**SUPPLIED DATA**
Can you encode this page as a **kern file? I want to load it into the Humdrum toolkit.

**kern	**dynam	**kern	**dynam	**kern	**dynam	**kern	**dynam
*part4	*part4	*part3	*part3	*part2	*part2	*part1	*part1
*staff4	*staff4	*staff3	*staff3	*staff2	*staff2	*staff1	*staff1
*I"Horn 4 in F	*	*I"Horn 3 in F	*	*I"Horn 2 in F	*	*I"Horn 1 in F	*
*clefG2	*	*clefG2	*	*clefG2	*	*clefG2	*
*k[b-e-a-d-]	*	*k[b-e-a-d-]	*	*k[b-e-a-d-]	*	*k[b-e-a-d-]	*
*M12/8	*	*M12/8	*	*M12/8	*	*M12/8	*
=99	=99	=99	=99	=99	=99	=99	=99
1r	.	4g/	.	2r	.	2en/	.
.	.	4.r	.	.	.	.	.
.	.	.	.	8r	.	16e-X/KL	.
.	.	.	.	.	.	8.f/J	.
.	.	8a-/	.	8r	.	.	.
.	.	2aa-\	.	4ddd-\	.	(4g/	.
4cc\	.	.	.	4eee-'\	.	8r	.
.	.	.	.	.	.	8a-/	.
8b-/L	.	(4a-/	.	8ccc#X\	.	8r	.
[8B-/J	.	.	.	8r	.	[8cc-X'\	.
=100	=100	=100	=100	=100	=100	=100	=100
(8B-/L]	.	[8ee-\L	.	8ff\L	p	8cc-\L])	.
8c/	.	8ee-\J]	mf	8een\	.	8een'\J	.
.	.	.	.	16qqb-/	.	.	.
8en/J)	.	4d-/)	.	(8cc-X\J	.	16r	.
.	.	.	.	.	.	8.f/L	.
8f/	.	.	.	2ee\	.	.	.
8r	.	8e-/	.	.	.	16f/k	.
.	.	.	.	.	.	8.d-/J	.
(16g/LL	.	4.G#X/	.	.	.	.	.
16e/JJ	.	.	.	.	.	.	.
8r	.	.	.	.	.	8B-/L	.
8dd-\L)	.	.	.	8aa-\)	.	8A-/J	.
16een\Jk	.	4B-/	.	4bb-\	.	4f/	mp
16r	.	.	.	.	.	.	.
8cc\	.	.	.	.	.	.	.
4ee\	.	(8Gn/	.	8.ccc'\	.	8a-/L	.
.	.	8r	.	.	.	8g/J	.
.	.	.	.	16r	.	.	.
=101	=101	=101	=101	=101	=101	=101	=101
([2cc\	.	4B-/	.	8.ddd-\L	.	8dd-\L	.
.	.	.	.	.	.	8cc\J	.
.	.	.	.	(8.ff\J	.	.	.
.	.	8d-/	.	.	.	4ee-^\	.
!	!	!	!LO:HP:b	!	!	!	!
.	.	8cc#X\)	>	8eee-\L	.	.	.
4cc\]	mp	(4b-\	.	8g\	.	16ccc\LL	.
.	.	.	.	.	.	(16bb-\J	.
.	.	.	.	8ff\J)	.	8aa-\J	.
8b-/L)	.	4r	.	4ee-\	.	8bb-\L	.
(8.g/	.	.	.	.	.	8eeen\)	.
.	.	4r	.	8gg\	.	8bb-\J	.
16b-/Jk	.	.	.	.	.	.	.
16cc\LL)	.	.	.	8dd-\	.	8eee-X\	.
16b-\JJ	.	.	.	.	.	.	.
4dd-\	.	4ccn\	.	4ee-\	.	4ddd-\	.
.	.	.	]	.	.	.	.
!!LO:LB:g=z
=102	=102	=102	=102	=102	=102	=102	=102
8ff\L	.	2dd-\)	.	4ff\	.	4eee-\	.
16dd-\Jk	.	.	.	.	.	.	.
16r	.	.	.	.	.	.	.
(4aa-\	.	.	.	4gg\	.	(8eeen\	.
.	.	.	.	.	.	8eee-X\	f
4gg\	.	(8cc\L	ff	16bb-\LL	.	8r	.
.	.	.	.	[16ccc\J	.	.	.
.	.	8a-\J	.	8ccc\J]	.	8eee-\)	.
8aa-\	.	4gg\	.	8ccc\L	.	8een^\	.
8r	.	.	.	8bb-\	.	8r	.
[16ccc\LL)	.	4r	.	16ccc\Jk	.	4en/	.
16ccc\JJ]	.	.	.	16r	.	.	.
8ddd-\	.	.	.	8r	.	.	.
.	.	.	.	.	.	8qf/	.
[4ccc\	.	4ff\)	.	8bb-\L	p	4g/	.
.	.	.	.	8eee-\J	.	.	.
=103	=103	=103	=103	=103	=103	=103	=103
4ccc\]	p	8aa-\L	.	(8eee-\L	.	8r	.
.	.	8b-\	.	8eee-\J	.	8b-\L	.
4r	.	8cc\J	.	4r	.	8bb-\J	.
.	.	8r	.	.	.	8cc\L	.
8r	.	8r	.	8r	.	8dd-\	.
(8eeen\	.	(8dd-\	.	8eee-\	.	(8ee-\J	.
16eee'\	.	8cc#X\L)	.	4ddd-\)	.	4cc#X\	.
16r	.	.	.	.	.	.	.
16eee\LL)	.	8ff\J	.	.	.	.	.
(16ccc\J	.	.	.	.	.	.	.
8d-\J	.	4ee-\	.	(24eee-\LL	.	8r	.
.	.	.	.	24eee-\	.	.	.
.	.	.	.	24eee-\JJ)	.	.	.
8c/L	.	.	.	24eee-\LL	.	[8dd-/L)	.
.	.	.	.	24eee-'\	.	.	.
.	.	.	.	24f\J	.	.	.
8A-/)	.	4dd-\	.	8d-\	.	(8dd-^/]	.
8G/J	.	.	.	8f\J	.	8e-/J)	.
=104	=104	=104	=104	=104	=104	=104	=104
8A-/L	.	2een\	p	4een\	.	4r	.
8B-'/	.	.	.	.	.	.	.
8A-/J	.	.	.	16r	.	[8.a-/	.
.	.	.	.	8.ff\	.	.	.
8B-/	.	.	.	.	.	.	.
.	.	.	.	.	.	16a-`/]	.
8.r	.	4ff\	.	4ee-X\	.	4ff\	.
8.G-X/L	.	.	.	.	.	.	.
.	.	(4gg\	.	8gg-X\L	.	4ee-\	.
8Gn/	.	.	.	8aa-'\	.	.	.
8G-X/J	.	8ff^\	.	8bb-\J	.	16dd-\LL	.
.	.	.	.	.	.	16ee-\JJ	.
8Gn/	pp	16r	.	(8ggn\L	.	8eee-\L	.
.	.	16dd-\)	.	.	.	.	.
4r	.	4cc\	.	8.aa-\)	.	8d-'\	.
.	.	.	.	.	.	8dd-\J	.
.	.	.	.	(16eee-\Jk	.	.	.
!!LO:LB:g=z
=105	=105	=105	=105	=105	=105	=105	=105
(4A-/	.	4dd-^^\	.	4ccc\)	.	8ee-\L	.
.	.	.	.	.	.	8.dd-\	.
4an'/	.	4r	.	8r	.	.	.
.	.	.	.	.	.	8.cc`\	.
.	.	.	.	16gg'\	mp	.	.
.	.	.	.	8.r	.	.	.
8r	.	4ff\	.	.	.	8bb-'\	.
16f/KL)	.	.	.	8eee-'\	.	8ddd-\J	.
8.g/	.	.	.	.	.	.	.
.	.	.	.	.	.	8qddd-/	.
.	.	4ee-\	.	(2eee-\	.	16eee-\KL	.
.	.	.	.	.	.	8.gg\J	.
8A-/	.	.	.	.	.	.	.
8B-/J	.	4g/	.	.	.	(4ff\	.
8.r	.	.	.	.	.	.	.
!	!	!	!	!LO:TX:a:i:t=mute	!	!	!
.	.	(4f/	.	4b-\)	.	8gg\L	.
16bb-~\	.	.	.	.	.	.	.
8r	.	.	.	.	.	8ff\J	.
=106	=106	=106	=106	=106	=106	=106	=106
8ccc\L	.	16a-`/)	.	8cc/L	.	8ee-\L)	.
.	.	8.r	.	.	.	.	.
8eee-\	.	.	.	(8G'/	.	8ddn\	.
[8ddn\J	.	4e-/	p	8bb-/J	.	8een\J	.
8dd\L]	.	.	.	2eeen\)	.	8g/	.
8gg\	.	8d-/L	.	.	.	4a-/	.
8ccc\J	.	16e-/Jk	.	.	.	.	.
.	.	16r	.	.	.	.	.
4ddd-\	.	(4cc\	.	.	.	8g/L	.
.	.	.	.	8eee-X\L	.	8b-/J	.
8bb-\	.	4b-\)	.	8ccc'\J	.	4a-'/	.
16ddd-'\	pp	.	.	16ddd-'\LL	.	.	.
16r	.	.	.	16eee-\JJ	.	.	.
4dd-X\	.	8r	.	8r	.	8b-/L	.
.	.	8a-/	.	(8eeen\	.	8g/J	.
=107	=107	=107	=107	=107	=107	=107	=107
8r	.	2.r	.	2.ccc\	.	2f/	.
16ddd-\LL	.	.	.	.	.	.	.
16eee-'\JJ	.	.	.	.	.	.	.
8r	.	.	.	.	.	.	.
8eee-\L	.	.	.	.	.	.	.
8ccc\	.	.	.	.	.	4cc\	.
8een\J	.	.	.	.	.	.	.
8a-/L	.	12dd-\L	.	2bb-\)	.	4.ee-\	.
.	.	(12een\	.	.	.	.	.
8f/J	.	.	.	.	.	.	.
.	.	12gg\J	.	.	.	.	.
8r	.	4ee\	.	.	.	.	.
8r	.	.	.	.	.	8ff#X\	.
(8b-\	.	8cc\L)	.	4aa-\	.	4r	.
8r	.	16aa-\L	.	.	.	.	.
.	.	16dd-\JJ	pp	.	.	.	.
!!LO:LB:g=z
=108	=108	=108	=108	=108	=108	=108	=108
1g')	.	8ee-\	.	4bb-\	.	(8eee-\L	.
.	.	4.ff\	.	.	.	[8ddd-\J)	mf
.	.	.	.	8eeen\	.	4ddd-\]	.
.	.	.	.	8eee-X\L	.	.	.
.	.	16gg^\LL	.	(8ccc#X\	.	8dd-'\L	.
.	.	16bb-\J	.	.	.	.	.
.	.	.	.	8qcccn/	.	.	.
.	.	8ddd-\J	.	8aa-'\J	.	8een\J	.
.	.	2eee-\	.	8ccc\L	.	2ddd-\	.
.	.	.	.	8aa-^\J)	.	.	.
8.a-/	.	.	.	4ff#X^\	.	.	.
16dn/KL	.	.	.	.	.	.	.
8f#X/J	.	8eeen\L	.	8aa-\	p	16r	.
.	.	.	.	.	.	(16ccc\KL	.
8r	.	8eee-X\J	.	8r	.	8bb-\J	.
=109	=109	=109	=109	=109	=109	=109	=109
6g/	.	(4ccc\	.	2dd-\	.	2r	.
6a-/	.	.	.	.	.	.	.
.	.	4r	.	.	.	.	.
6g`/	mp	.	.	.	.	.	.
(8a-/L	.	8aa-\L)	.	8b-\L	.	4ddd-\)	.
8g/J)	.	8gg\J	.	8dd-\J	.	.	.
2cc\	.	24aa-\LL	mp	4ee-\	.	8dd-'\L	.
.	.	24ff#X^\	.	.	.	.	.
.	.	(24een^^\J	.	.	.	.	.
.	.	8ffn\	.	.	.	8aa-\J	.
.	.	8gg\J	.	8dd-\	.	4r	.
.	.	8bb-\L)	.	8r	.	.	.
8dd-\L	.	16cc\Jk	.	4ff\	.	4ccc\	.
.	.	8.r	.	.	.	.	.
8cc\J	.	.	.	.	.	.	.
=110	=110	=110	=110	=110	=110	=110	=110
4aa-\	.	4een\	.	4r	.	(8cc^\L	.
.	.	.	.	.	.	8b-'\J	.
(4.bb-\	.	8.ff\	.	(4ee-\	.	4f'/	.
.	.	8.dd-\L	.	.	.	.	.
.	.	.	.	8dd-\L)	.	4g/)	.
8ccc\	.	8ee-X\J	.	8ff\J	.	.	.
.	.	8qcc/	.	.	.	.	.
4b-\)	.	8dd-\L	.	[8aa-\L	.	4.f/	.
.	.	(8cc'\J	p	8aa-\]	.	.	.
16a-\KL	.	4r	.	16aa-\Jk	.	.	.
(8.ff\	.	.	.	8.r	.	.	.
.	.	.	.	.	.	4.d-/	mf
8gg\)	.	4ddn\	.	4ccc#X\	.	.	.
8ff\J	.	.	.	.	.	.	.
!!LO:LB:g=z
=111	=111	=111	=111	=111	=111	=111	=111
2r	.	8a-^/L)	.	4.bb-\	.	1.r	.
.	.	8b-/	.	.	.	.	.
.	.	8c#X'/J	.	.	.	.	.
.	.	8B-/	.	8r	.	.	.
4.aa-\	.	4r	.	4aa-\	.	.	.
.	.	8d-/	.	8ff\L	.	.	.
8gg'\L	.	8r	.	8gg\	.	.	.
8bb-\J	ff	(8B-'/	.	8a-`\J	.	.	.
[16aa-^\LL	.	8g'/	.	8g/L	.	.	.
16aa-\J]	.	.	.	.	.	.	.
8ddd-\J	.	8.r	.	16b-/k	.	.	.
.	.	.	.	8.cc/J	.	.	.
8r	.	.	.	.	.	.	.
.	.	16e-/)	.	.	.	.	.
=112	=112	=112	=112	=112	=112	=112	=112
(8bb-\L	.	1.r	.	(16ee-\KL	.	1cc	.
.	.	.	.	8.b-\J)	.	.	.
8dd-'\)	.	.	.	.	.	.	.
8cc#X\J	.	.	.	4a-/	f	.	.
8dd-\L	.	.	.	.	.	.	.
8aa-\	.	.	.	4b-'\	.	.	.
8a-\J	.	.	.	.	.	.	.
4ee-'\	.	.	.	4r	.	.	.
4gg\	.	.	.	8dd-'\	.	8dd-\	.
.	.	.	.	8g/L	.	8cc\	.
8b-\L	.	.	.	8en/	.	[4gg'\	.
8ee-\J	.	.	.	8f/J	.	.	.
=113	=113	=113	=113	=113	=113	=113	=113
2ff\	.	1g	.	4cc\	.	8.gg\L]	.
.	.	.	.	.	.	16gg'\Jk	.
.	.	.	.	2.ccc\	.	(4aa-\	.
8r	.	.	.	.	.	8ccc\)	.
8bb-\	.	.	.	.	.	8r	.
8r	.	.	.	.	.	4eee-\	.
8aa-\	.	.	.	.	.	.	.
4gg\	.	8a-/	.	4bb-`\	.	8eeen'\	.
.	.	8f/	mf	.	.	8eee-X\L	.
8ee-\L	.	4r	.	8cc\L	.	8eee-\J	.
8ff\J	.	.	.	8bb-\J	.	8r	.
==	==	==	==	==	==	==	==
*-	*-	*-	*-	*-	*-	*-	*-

**CHALLENGE**
Gather every line in the entries above that contains the word "kern" and copy each one unchanged.

**RESULT FOR THIS EXERCISE**
Can you encode this page as a **kern file? I want to load it into the Humdrum toolkit.
**kern	**dynam	**kern	**dynam	**kern	**dynam	**kern	**dynam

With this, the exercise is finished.